## Entries shown
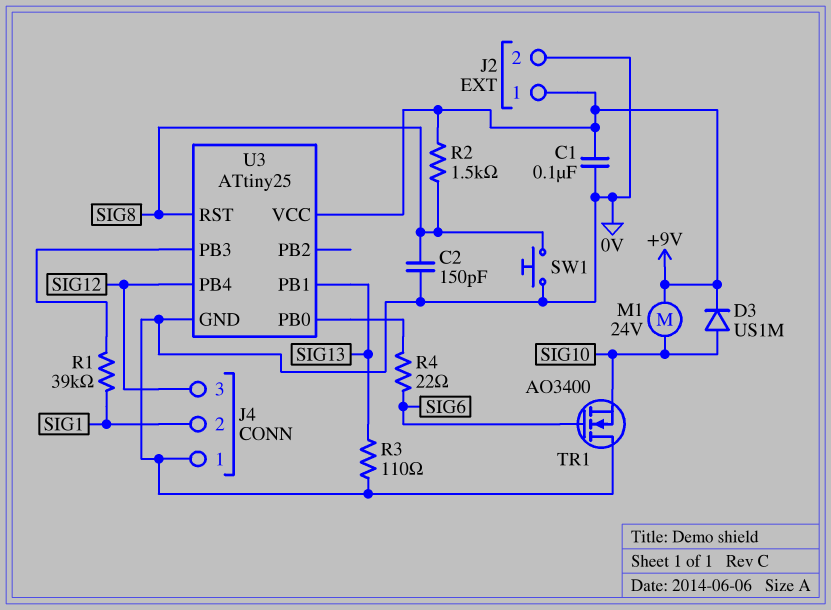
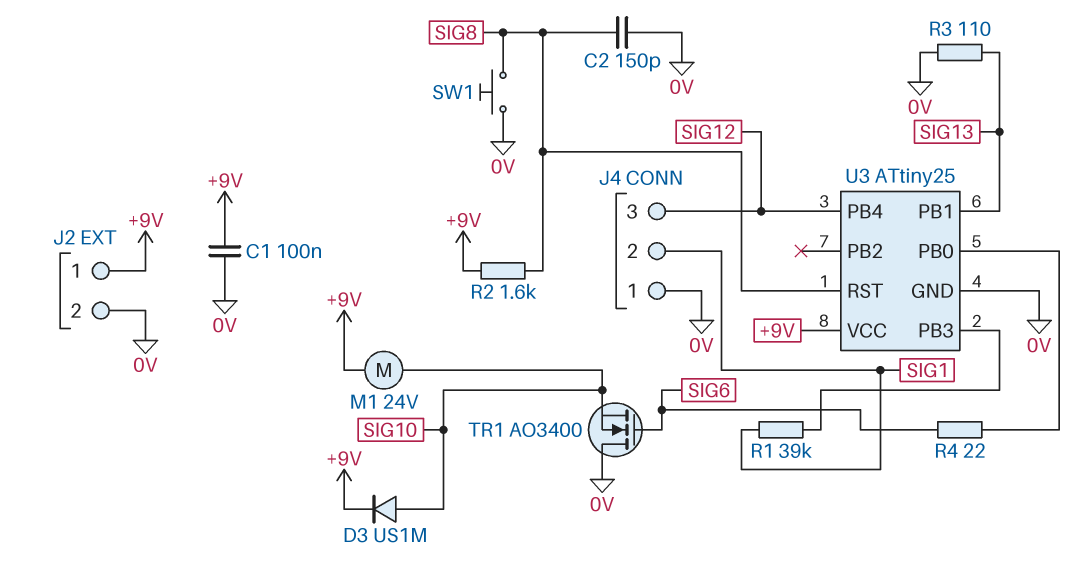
R2: 1.5k (+9V, SIG8) -> 1.6k (+9V, SIG8)

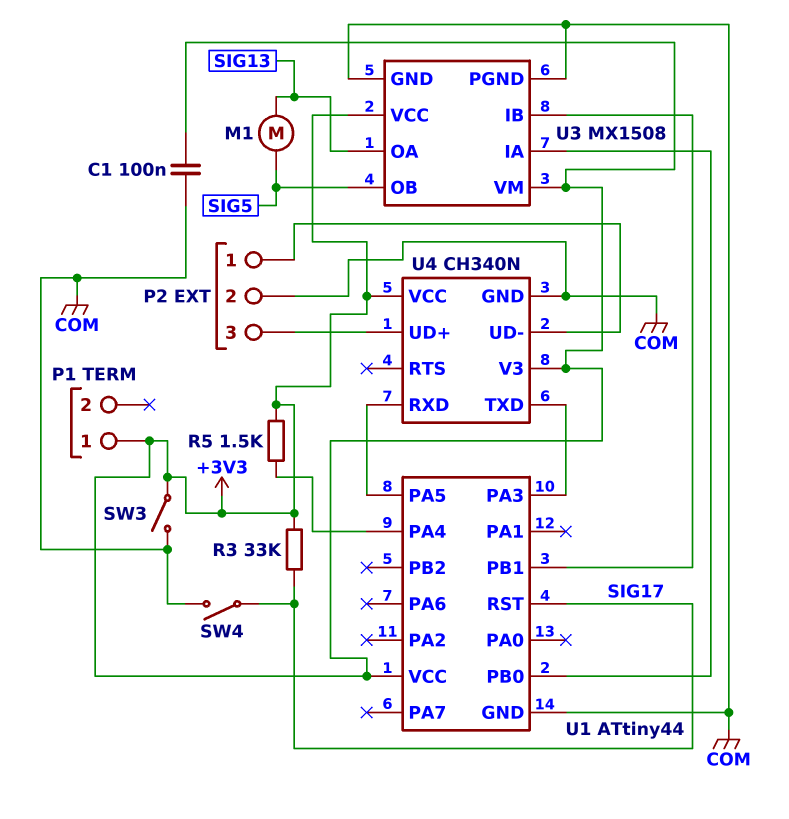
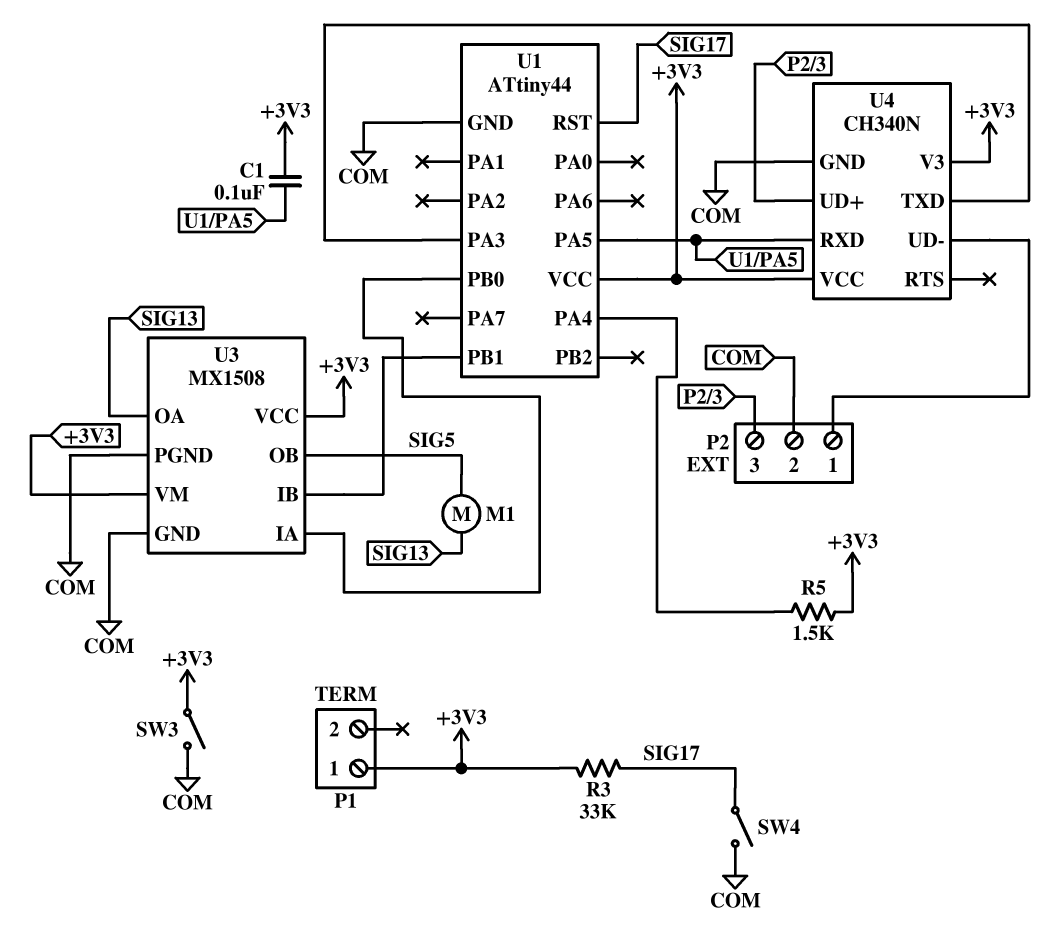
C1: 100nF (+3V3, COM) -> 100nF (+3V3, U1/PA5)

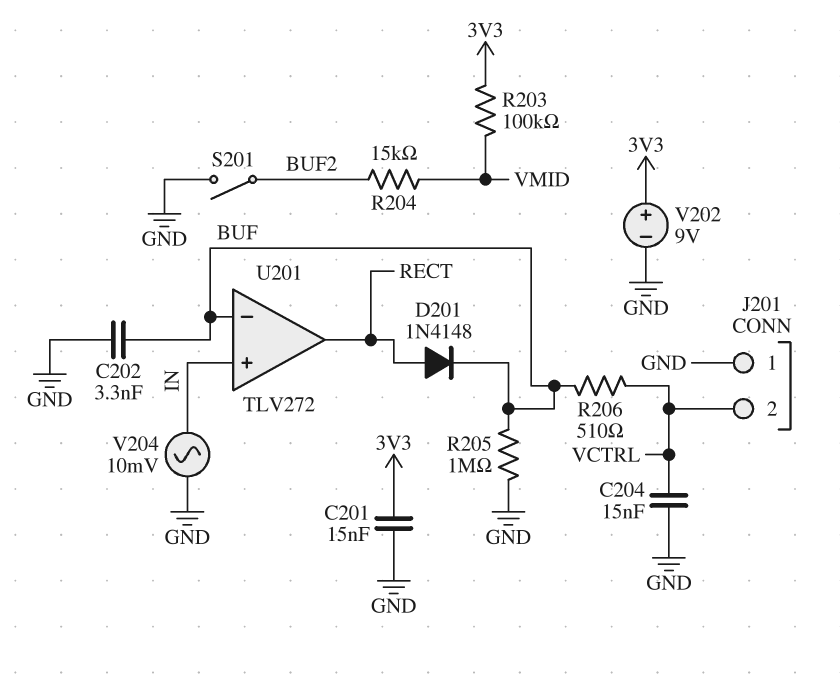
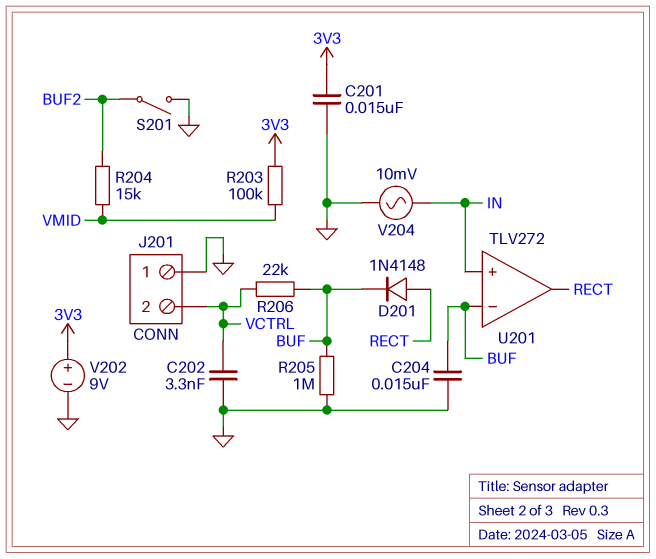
C202: 3.3nF (BUF, GND) -> 3.3nF (GND, VCTRL)
C204: 15nF (GND, VCTRL) -> 15nF (BUF, GND)
R206: 510 (BUF, VCTRL) -> 22k (BUF, VCTRL)

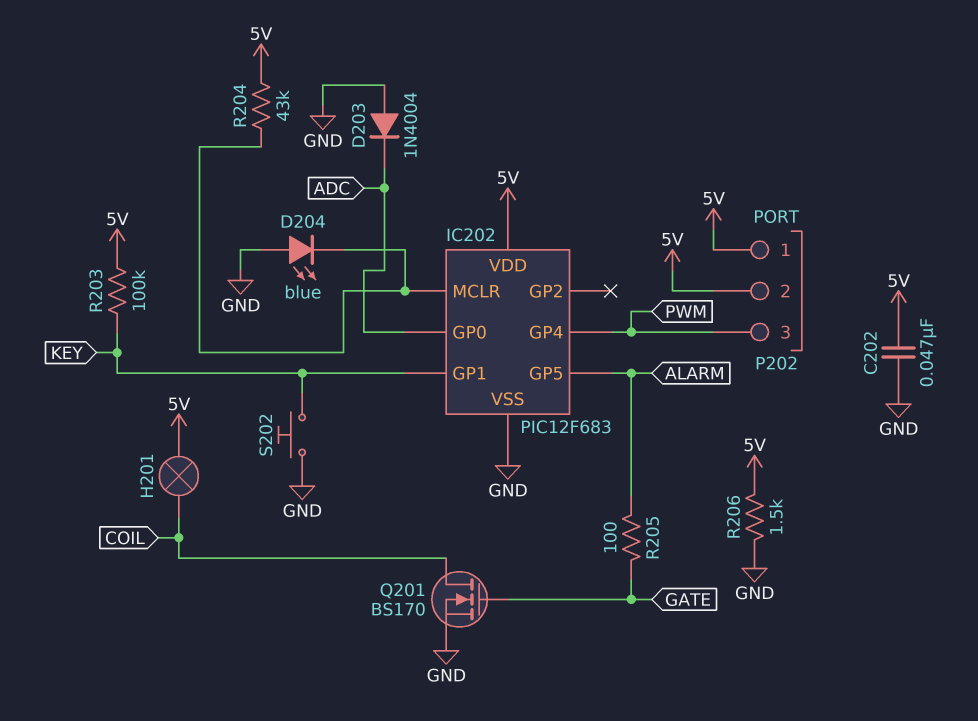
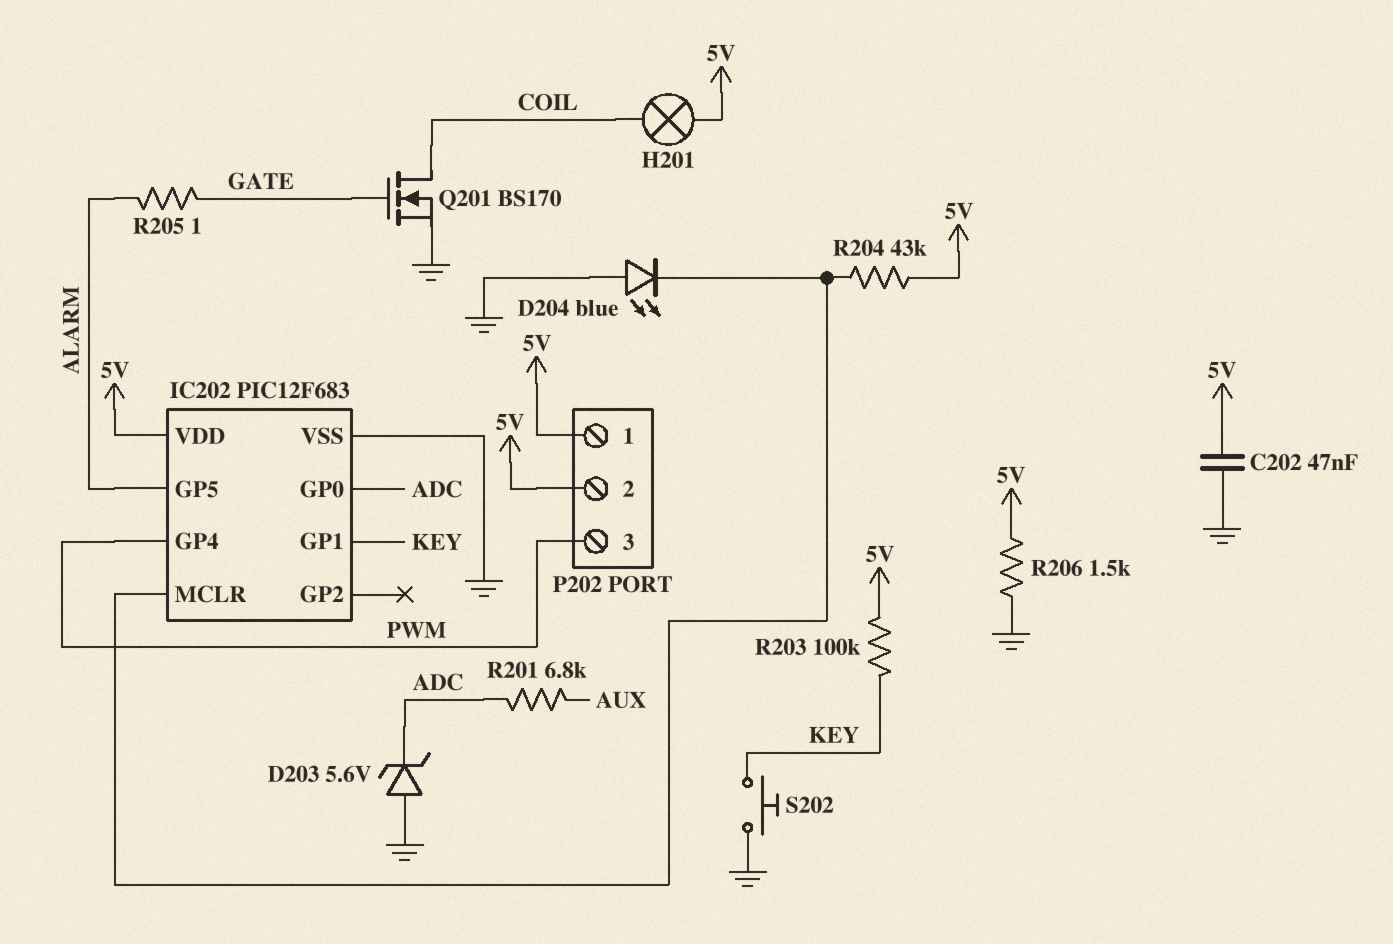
D203: diode 1N4004 (A GND, K ADC) -> zener 5.6V (A GND, K ADC)
R201: none -> 6.8k (ADC, AUX)
R205: 100 (ALARM, GATE) -> 1 (ALARM, GATE)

## Instructions to follow
Word for word, repeat the lines from the one holding "R201: none -> 6.8k (ADC, AUX)" through the last line of the entries, both included.

## Task response
R201: none -> 6.8k (ADC, AUX)
R205: 100 (ALARM, GATE) -> 1 (ALARM, GATE)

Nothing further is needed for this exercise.